*** Opening DATA PROVIDED ***
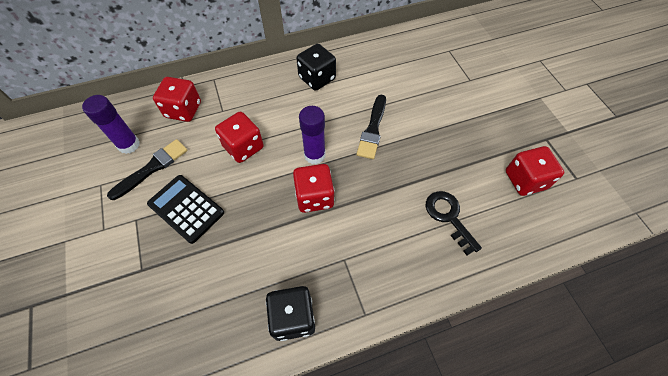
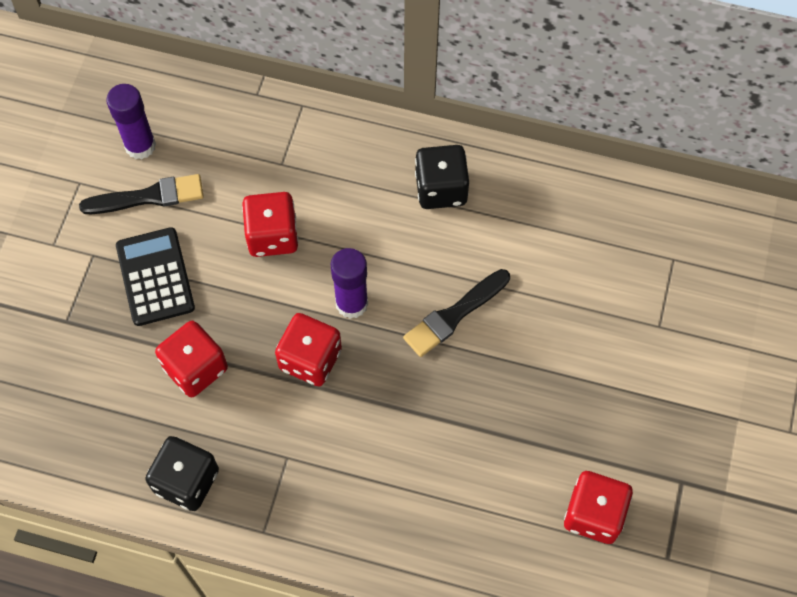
camera: 35 degrees right, 5 degrees up
(183, 110) = (234, 133): red dice -> red dice (195, 368)
(449, 217) = (451, 492): black key -> none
*** Closing DATA PROVIDED ***
▸ PROBLEM REQUIREMENTS
Write down exactly the line that contains "(183, 110) = (234, 133): red" along with all later lines of the material, ending at its final line.

▸ EXERCISE ANSWER
(183, 110) = (234, 133): red dice -> red dice (195, 368)
(449, 217) = (451, 492): black key -> none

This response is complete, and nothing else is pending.